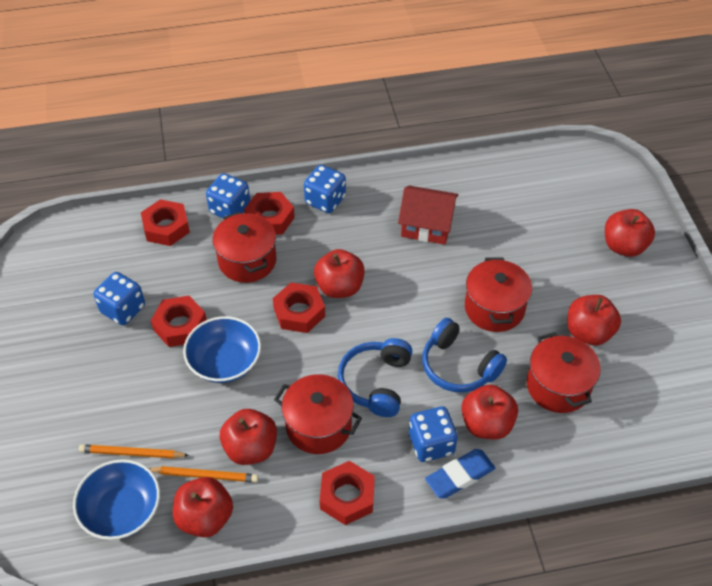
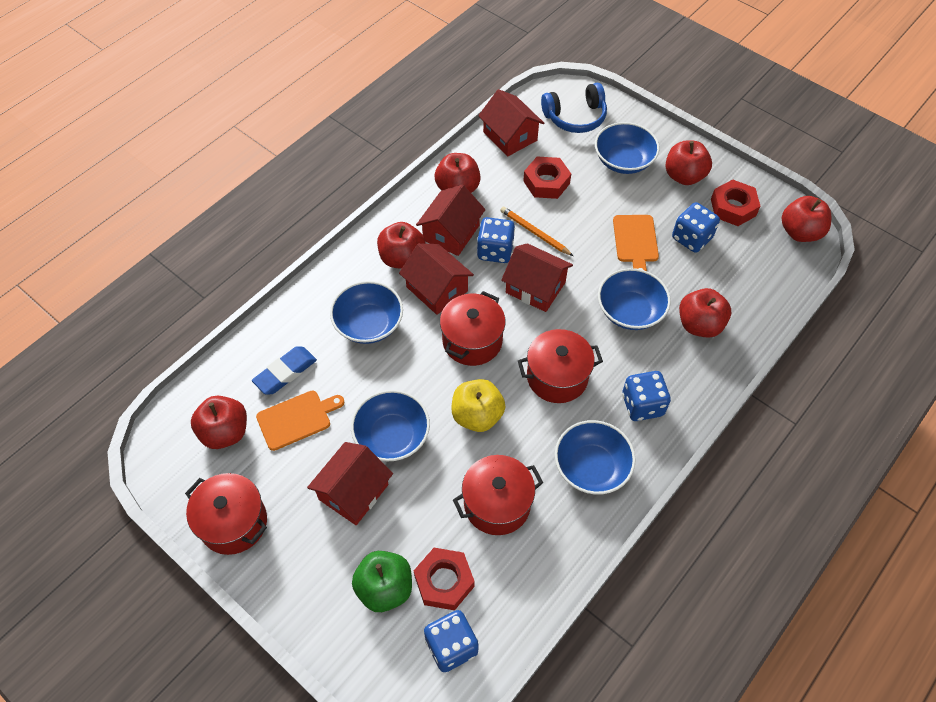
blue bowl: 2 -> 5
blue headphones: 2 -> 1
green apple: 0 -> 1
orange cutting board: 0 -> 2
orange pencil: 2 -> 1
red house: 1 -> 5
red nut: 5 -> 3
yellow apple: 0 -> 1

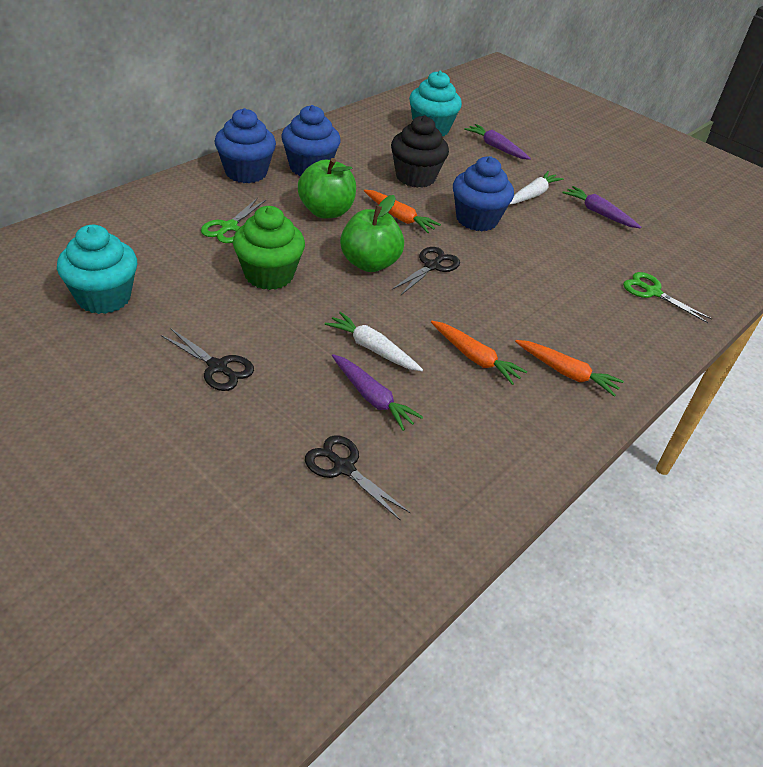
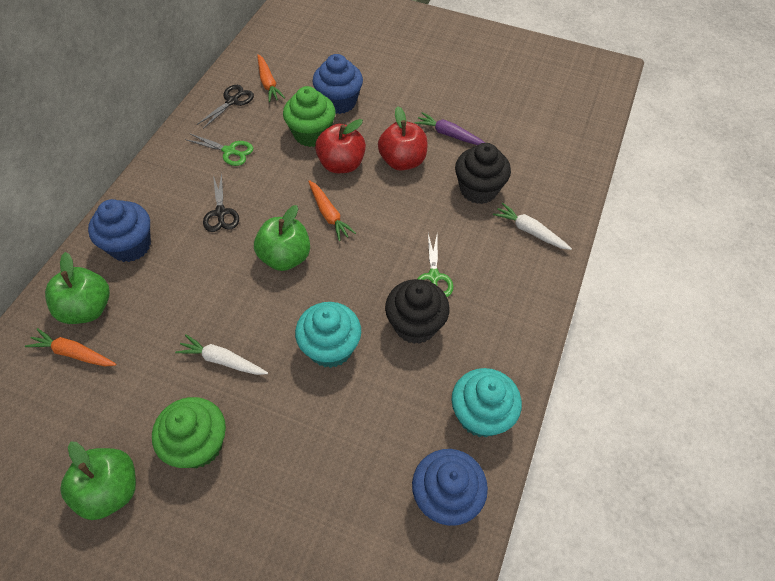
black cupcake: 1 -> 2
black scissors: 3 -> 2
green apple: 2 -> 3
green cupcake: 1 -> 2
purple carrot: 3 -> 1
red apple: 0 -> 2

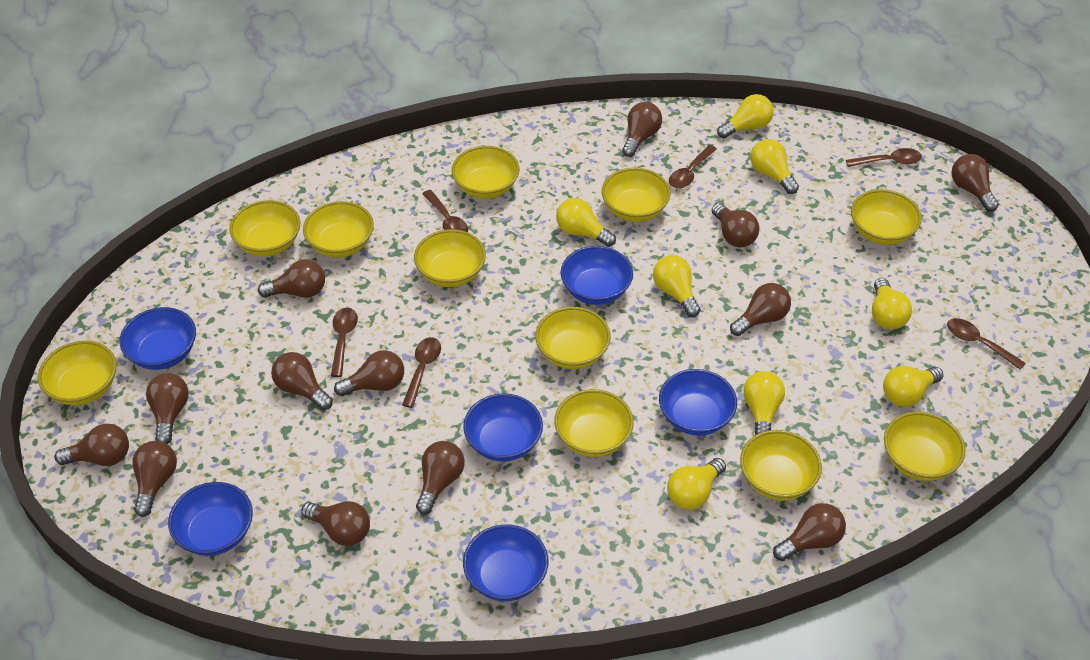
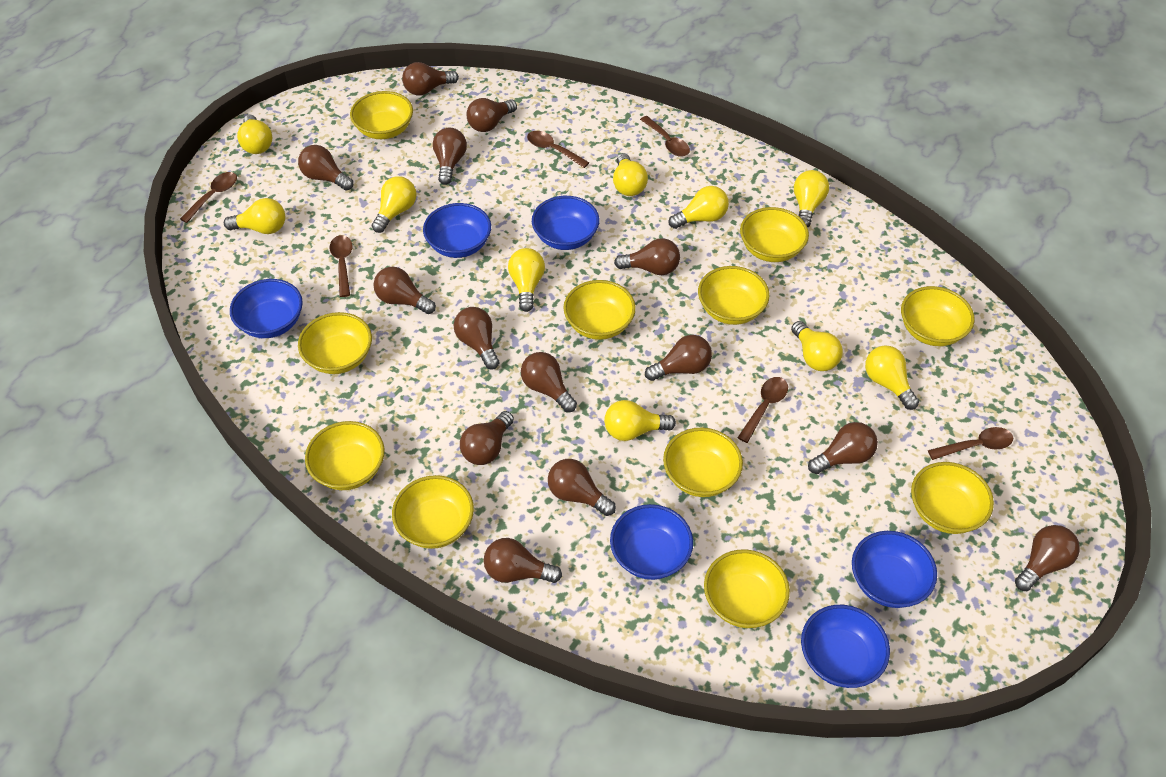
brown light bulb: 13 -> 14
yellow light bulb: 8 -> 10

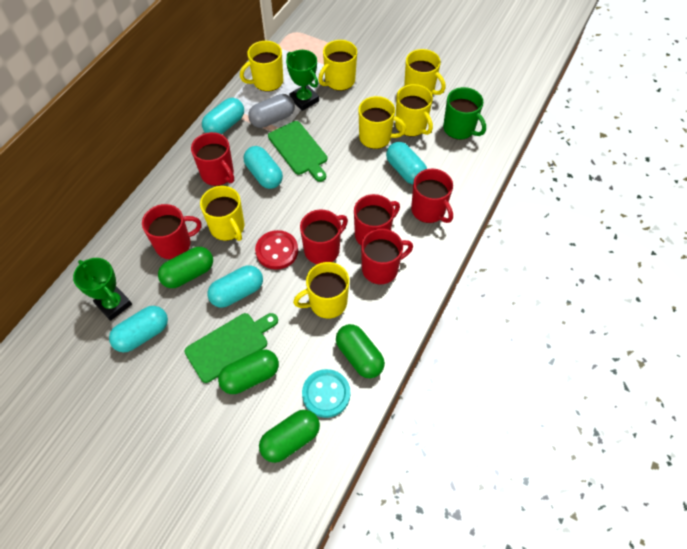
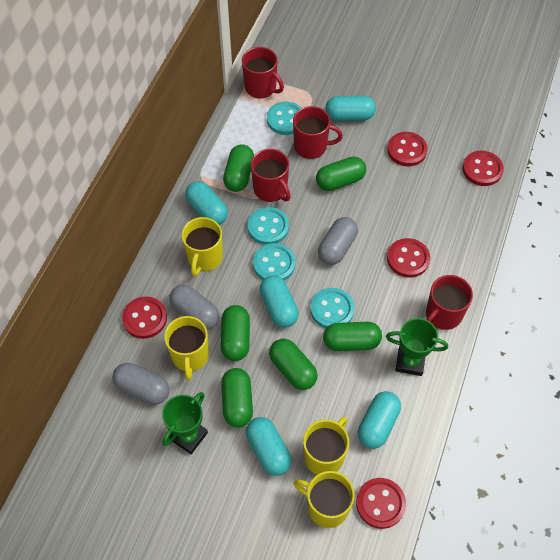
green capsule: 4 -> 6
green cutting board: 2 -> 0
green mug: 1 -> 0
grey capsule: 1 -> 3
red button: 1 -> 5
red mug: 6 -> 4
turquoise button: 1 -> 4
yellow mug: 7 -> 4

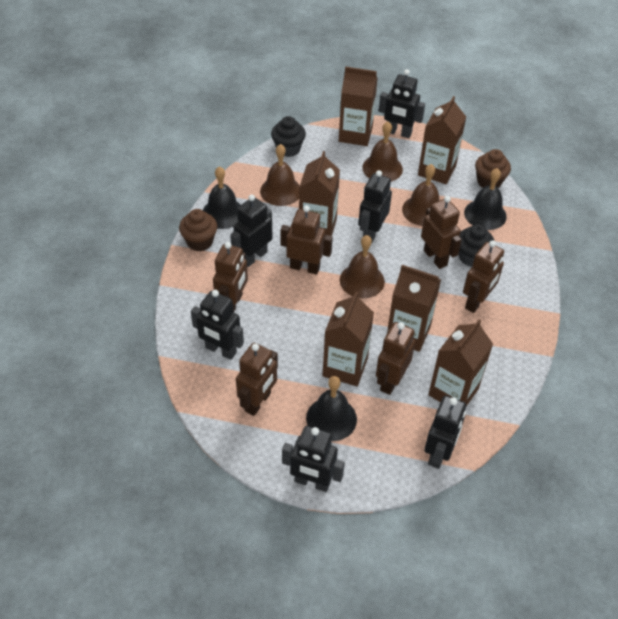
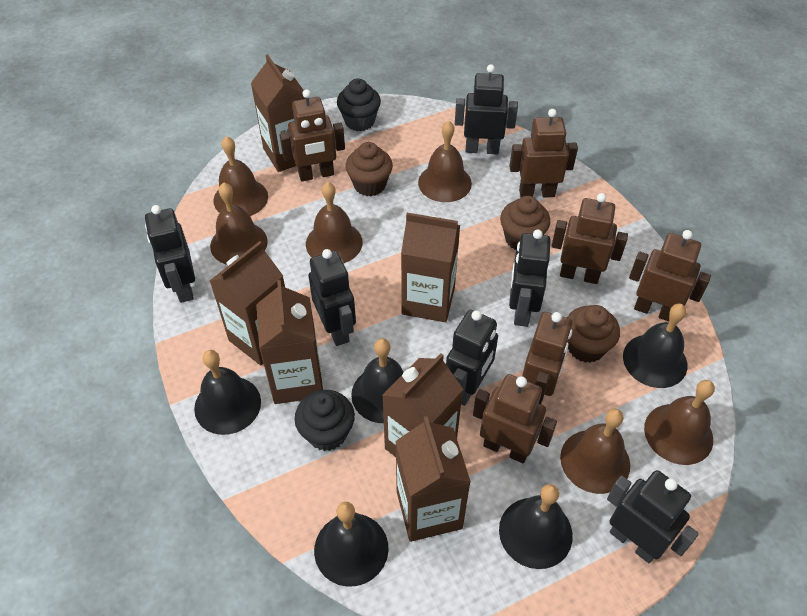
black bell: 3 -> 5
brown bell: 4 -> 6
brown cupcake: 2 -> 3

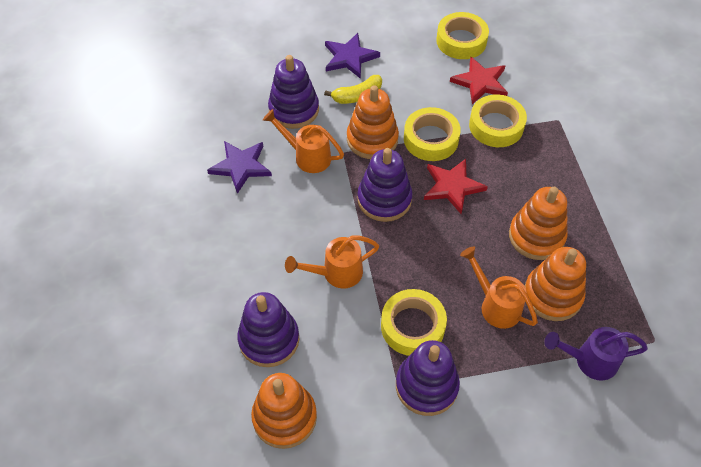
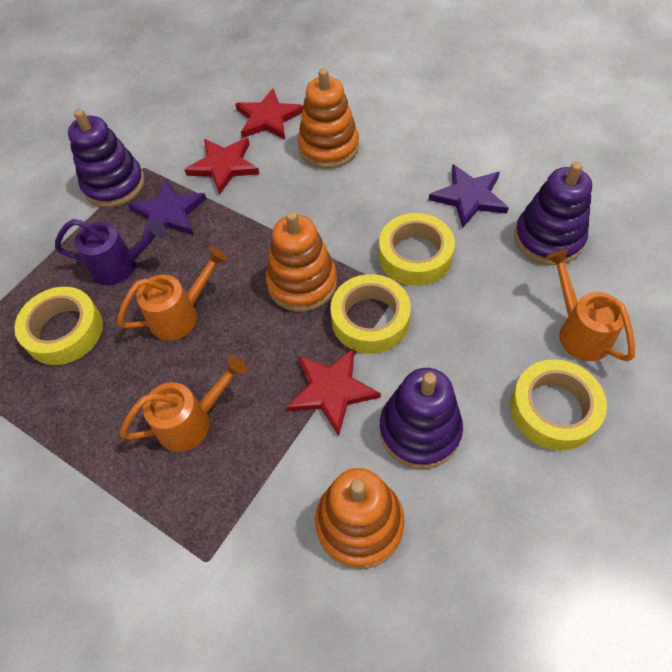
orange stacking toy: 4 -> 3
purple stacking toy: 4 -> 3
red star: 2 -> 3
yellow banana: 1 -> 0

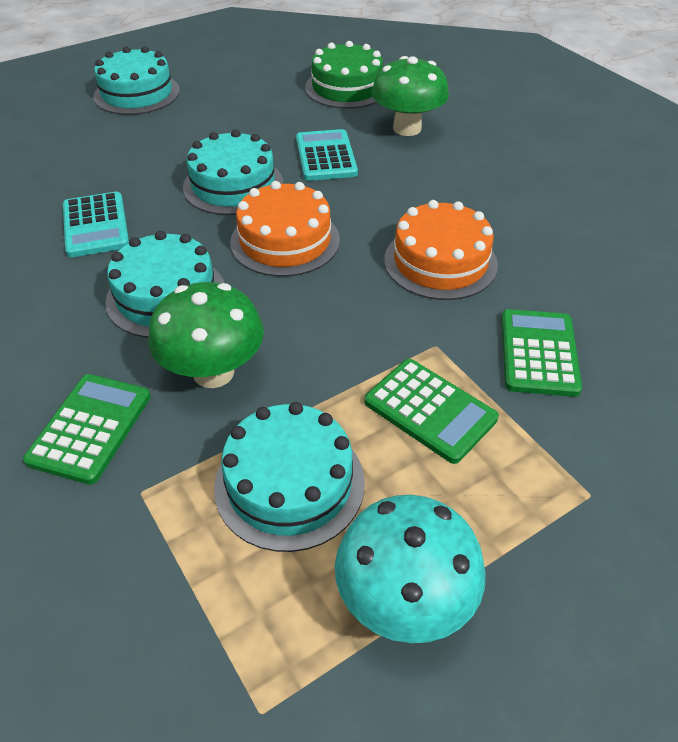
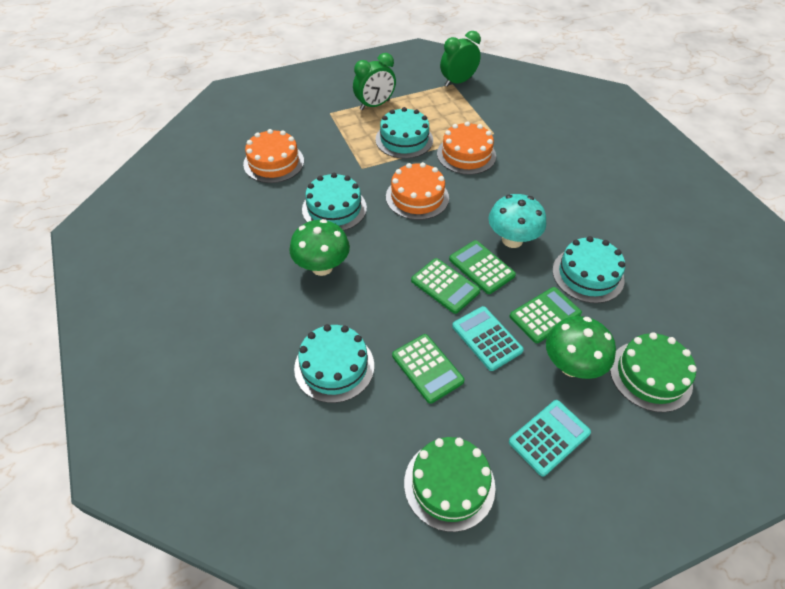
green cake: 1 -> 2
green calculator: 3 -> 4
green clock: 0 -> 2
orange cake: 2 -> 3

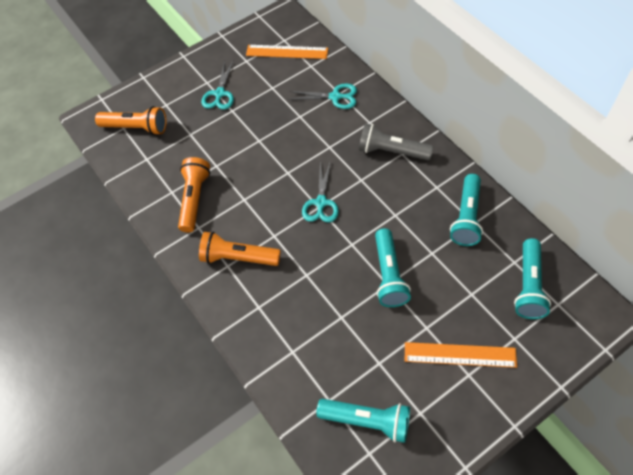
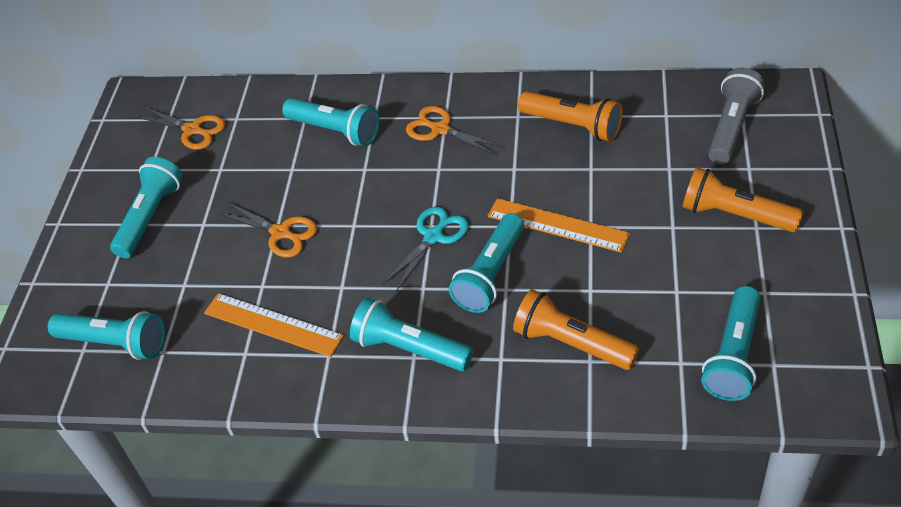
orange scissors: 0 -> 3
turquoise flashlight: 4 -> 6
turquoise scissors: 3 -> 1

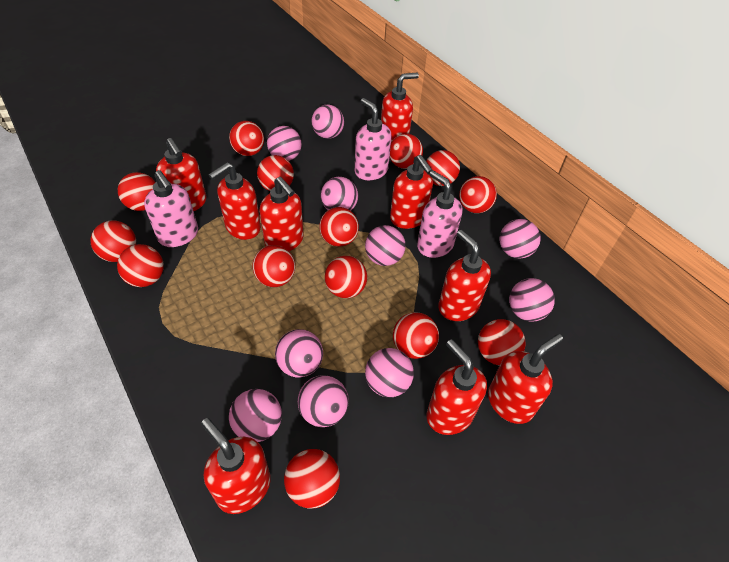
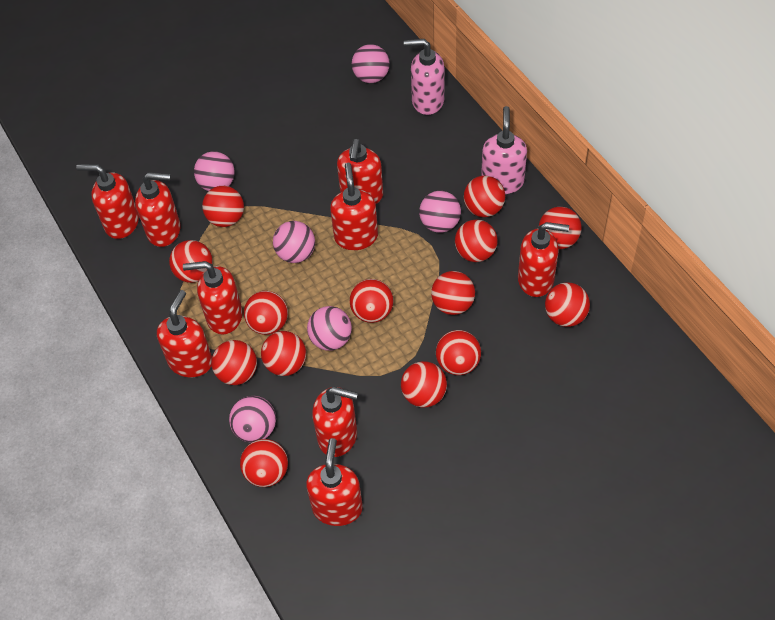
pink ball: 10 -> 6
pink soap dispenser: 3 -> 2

-- Work order --
Using the records above, gather all lines where the string "purple" is present.

-- Answer for the task --
purple carrot: 3 -> 1
purple stacking toy: 4 -> 3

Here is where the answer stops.